WHAT TO DO:
Only a number is required: how many lines of the material contain the string "none".

RECORDS SHOWN:
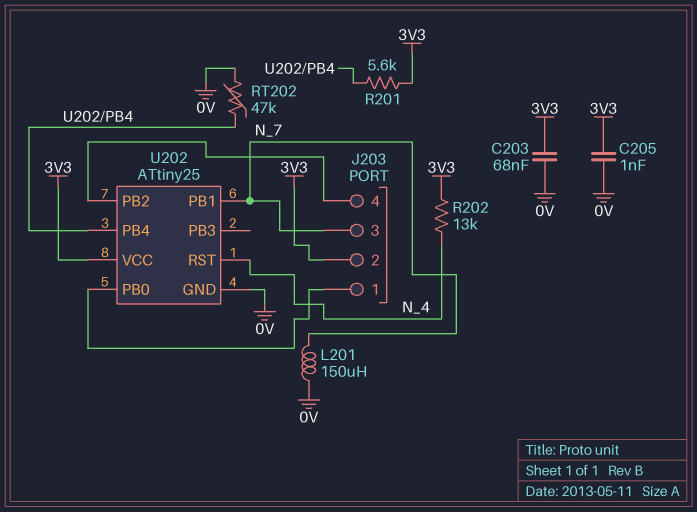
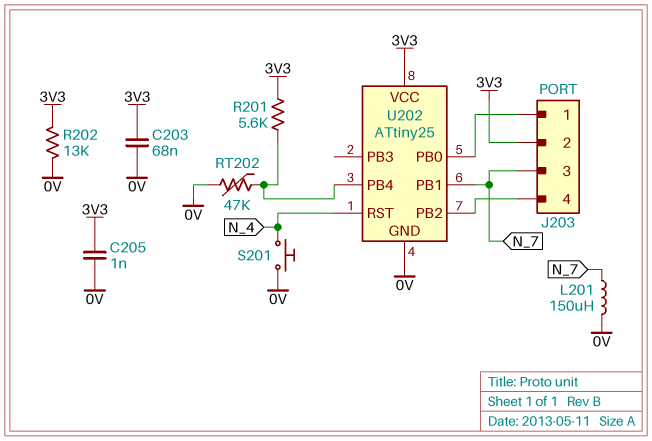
R202: 13k (3V3, N_4) -> 13k (0V, 3V3)
S201: none -> button (0V, N_4)

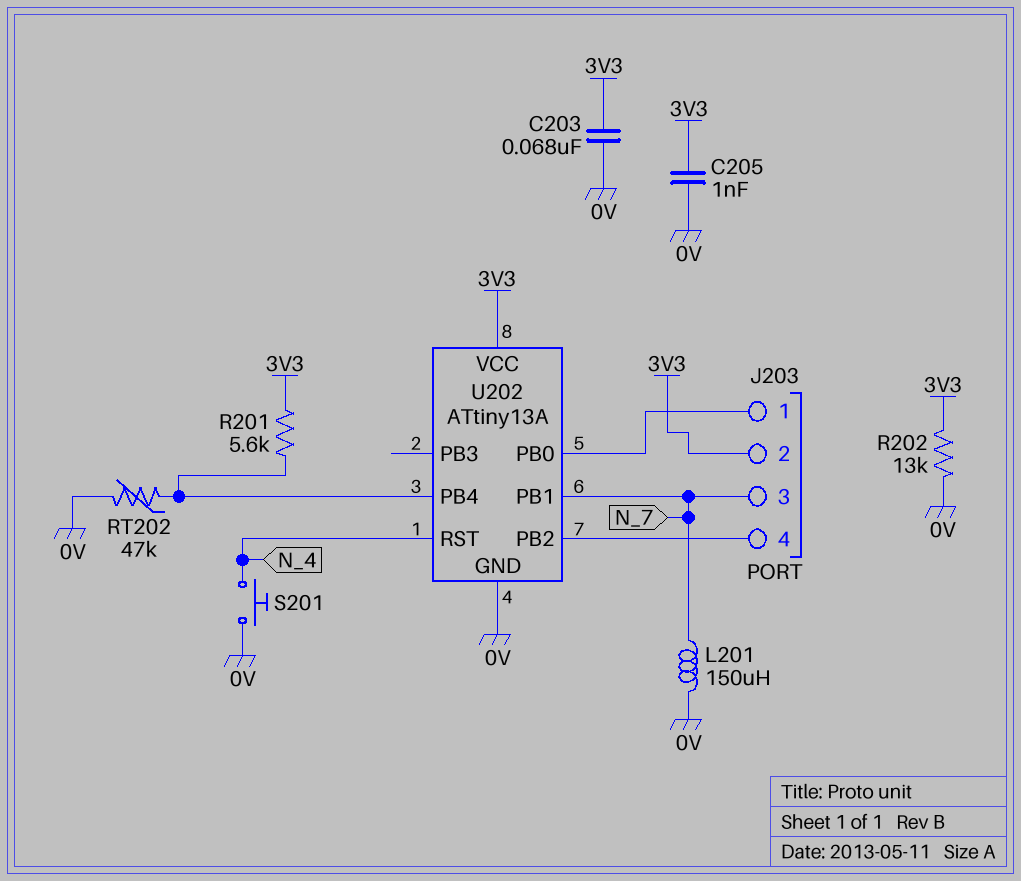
U202: ATtiny25 -> ATtiny13A

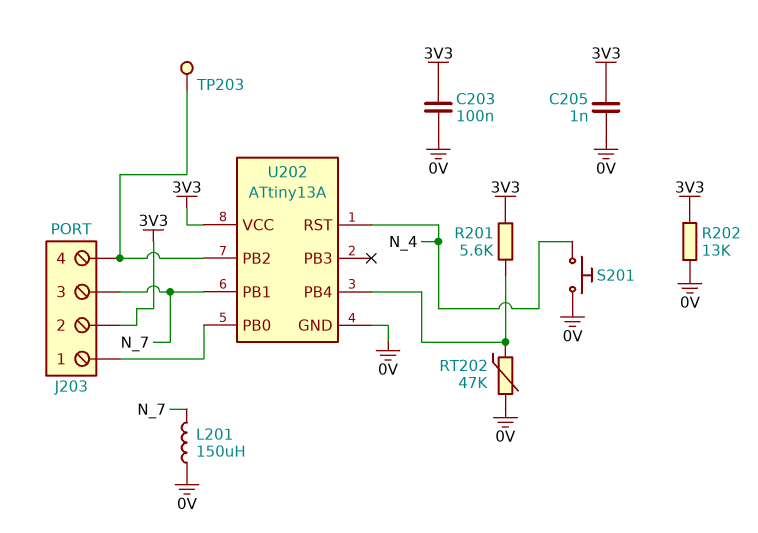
C203: 68nF (0V, 3V3) -> 100nF (0V, 3V3)
TP203: none -> test point (J203/4)

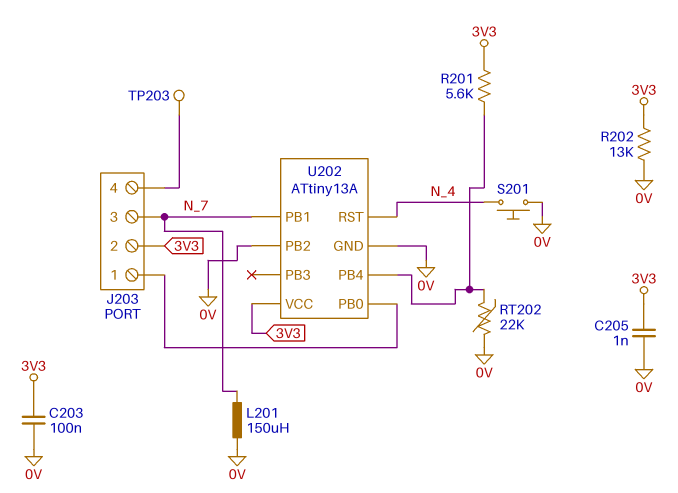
RT202: 47k (0V, U202/PB4) -> 22k (0V, U202/PB4)
U202 pin PB2: J203/4 -> 0V

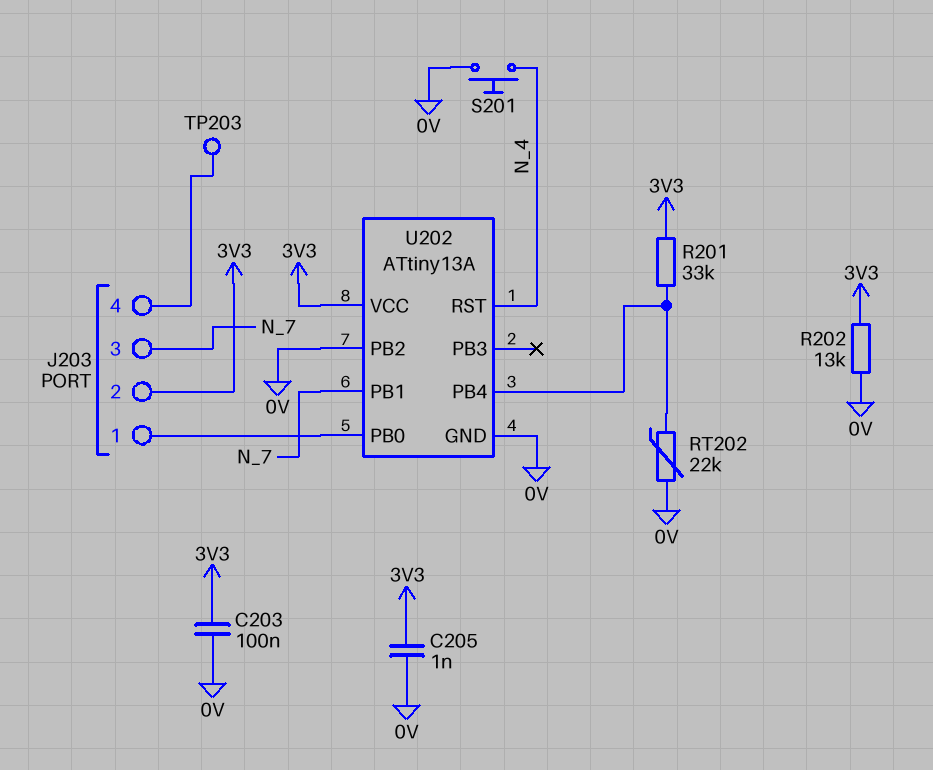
L201: 150uH (0V, N_7) -> none
R201: 5.6k (3V3, U202/PB4) -> 33k (3V3, U202/PB4)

SOLUTION:
3